Assignment: Go to the line below that contains "tan brick E7 level 1 -> red brick E7 level 1". From there to the end of the records, reproduce each line exactly, except the pictures.
╭─ Material for this exercise
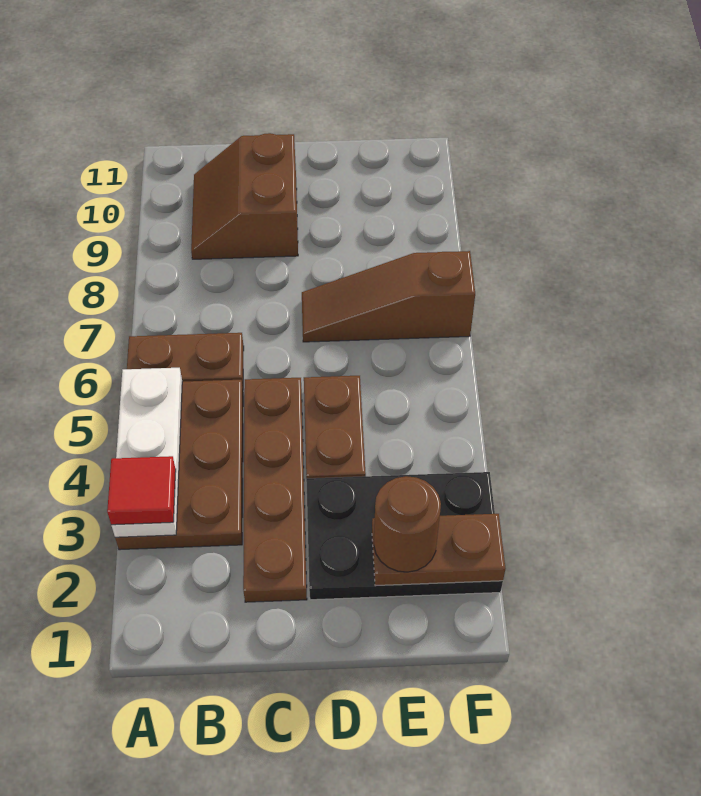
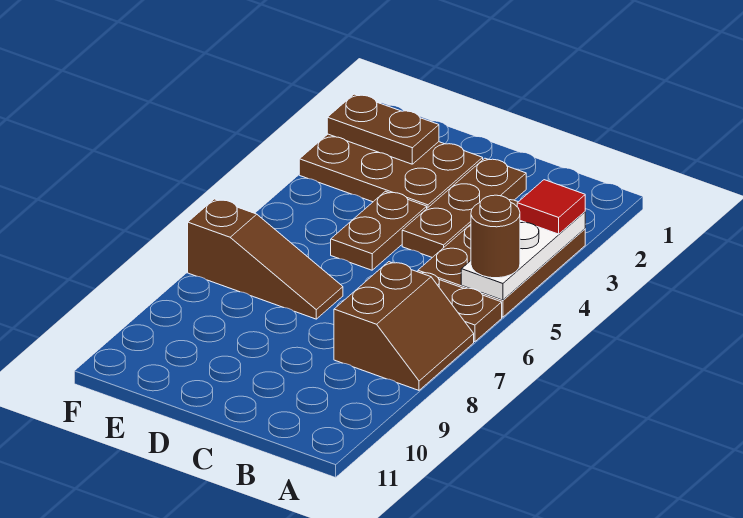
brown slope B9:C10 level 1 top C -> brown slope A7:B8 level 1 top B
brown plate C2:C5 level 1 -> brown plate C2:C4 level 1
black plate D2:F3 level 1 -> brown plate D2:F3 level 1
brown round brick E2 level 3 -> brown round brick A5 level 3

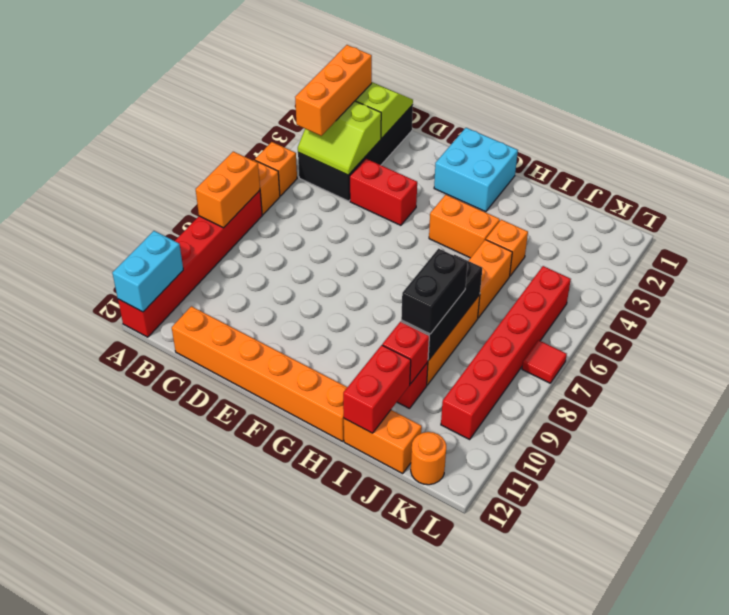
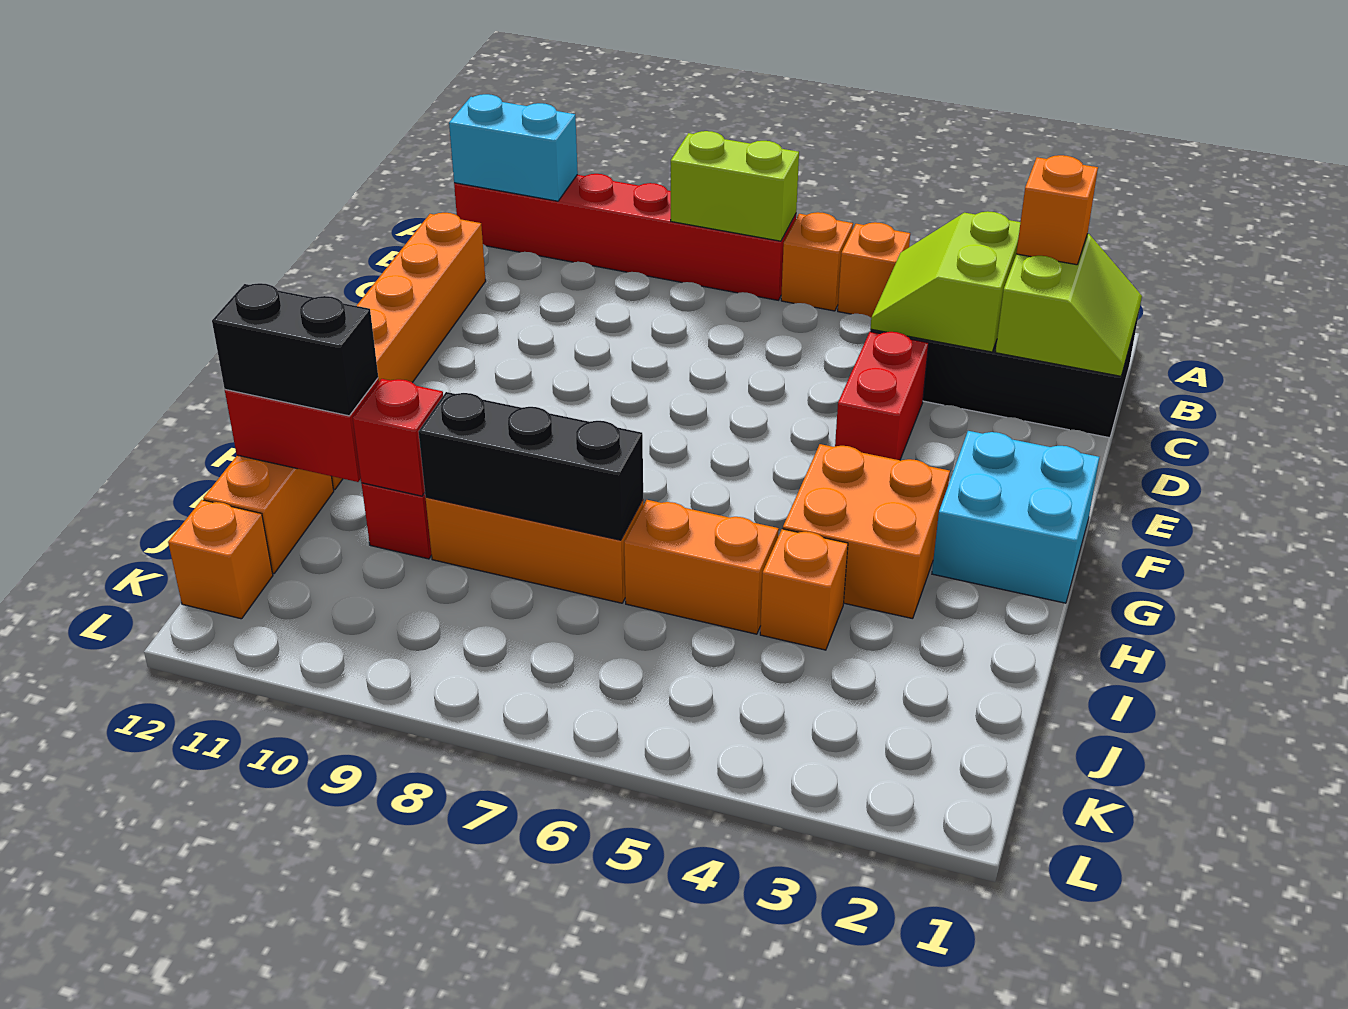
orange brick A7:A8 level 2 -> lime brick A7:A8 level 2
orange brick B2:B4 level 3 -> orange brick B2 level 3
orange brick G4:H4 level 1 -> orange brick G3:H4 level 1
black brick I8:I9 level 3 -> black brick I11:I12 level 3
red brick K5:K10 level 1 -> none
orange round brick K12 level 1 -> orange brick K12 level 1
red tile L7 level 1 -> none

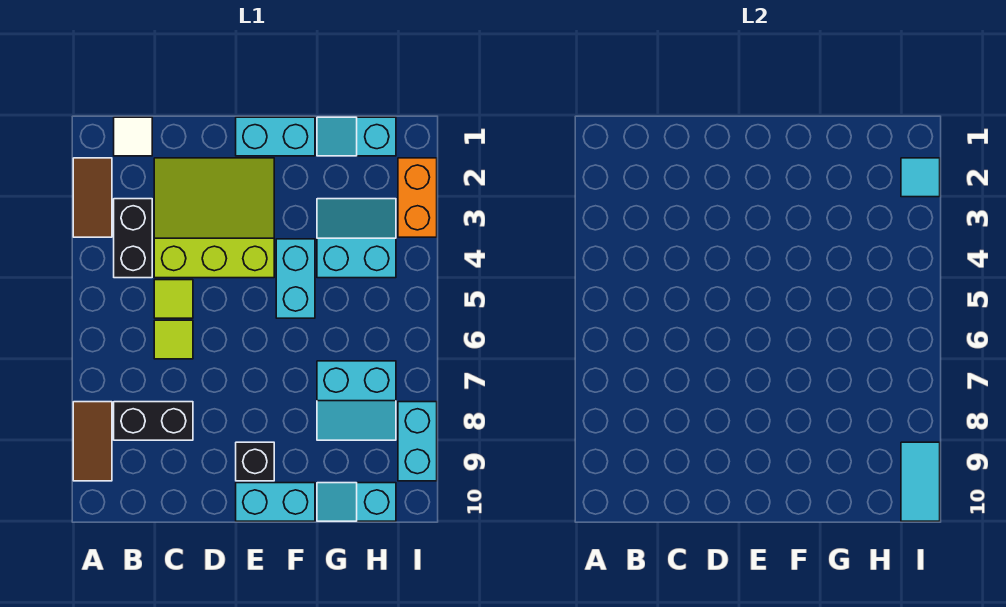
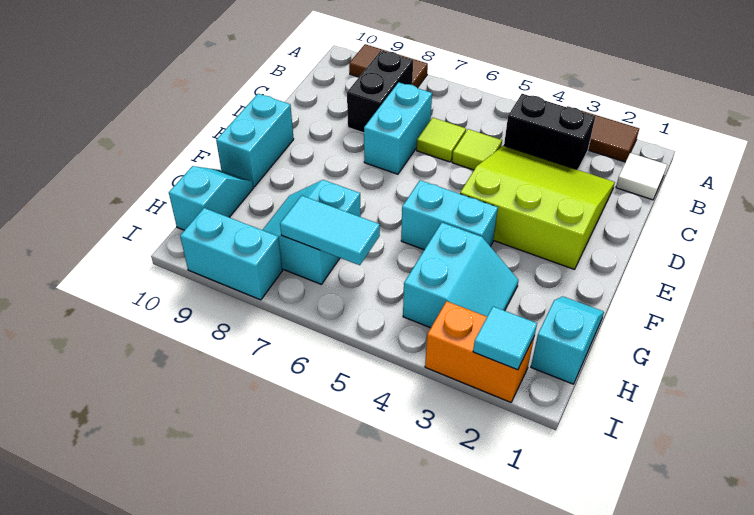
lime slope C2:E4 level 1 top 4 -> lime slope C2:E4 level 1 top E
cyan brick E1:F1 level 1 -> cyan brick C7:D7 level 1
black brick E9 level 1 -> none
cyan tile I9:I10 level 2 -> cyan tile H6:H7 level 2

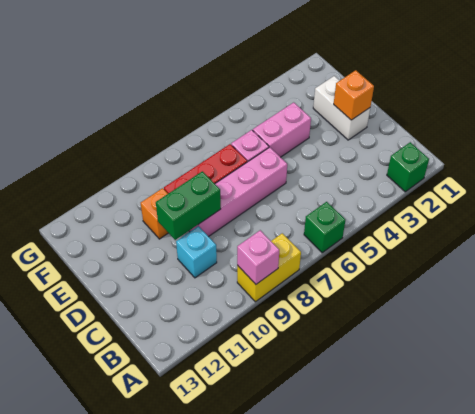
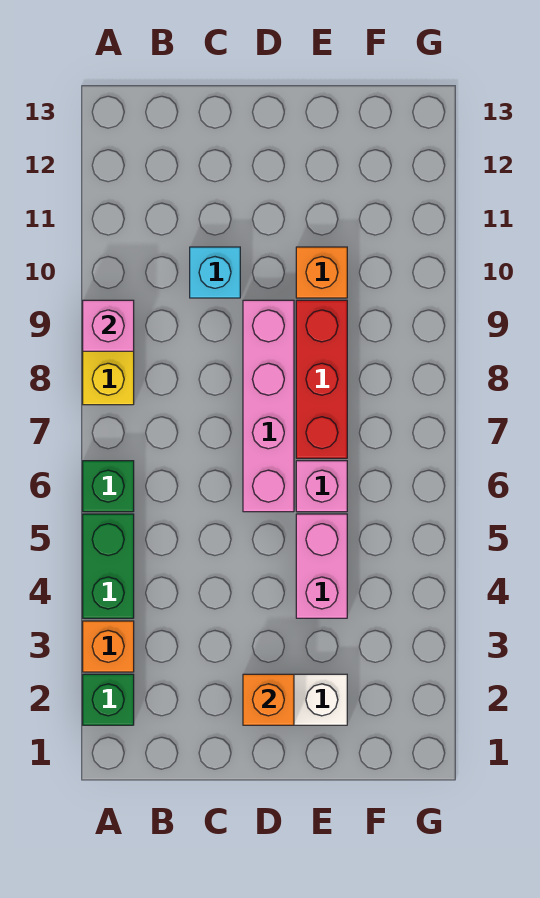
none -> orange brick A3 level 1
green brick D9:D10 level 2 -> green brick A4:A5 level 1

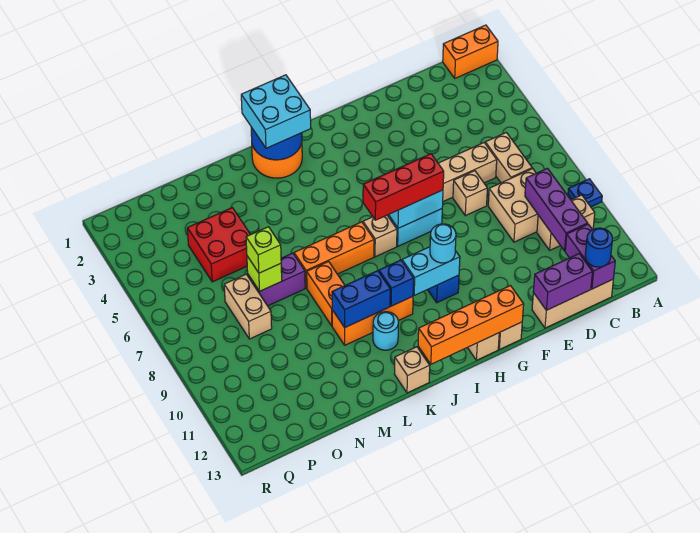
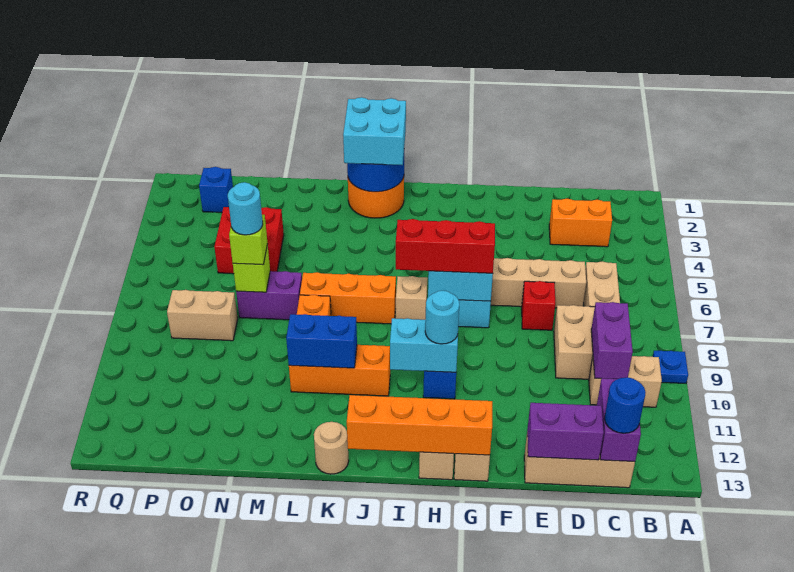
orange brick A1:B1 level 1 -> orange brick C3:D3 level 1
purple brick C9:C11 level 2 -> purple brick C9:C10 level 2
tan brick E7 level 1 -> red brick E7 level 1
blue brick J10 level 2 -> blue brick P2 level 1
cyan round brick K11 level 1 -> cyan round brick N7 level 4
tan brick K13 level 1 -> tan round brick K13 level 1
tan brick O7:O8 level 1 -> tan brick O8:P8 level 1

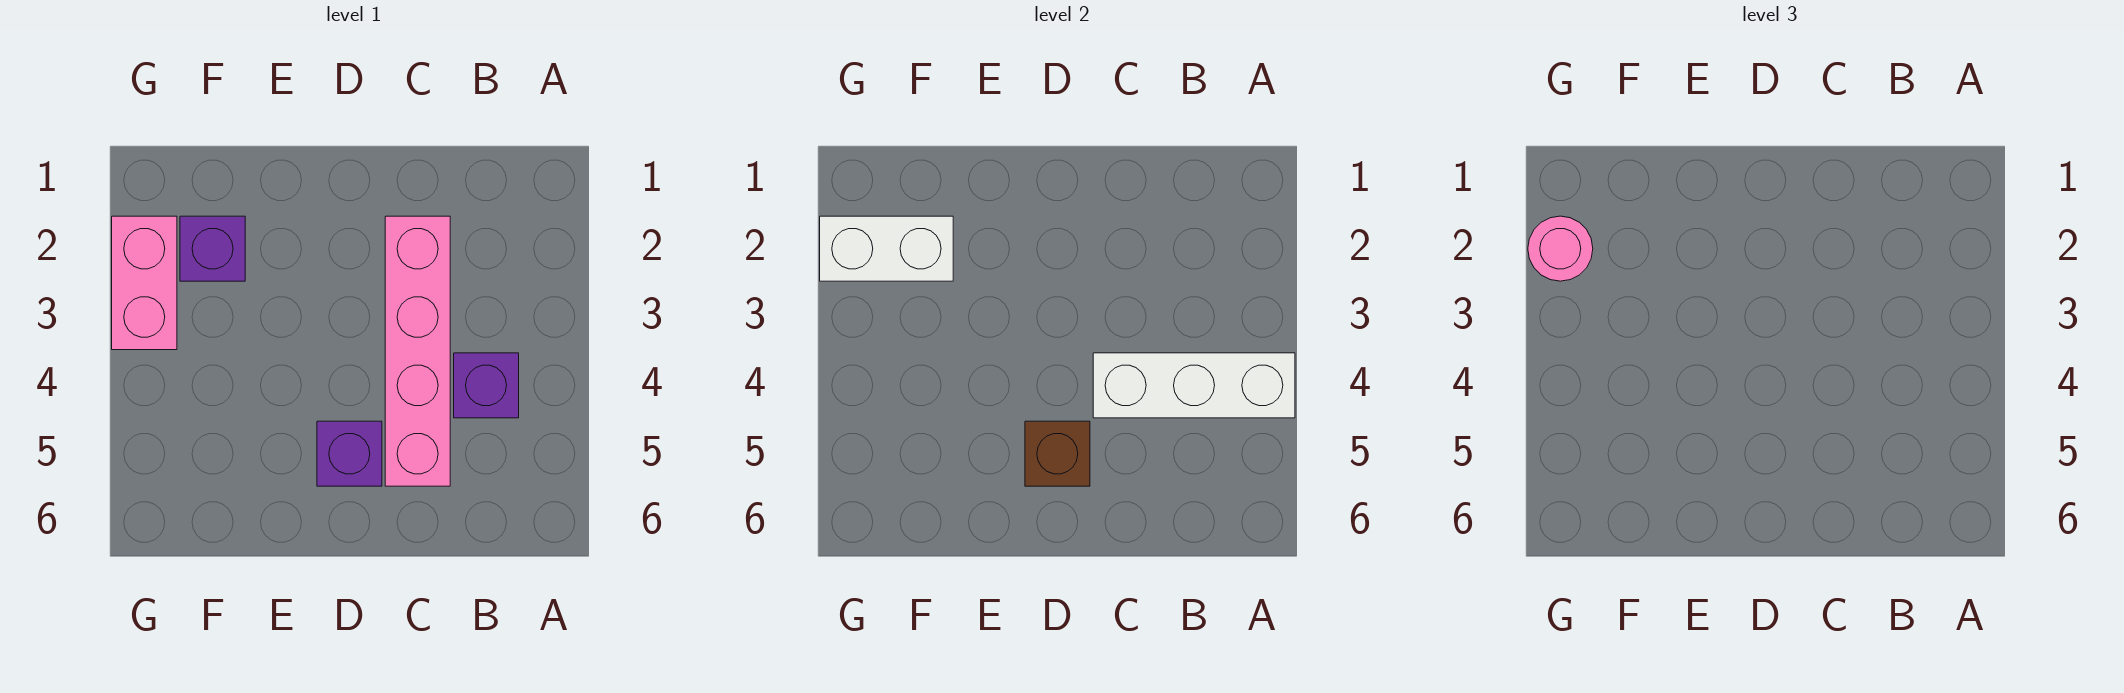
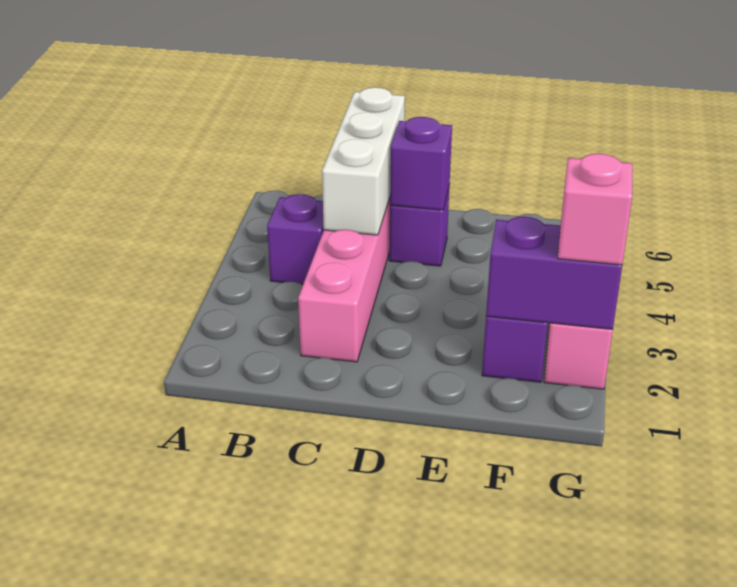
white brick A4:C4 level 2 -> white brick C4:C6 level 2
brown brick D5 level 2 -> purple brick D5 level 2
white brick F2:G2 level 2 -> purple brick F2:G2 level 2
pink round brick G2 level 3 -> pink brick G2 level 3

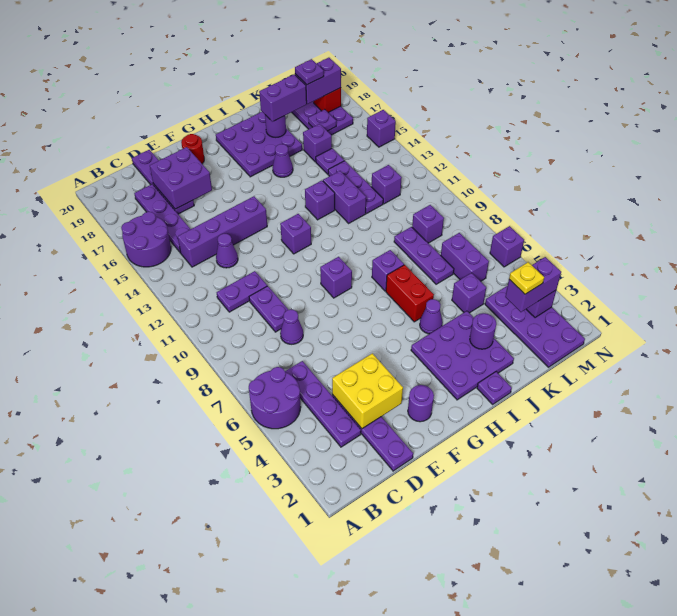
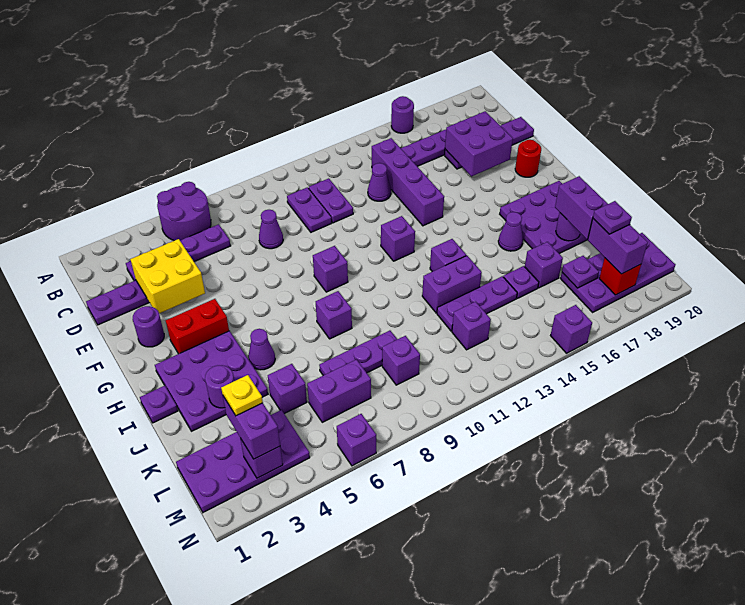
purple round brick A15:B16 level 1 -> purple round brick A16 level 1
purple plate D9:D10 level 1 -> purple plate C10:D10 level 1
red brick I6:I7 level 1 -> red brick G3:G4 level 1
╰─
Output of the task:
tan brick E7 level 1 -> red brick E7 level 1
blue brick J10 level 2 -> blue brick P2 level 1
cyan round brick K11 level 1 -> cyan round brick N7 level 4
tan brick K13 level 1 -> tan round brick K13 level 1
tan brick O7:O8 level 1 -> tan brick O8:P8 level 1

white brick A4:C4 level 2 -> white brick C4:C6 level 2
brown brick D5 level 2 -> purple brick D5 level 2
white brick F2:G2 level 2 -> purple brick F2:G2 level 2
pink round brick G2 level 3 -> pink brick G2 level 3

purple round brick A15:B16 level 1 -> purple round brick A16 level 1
purple plate D9:D10 level 1 -> purple plate C10:D10 level 1
red brick I6:I7 level 1 -> red brick G3:G4 level 1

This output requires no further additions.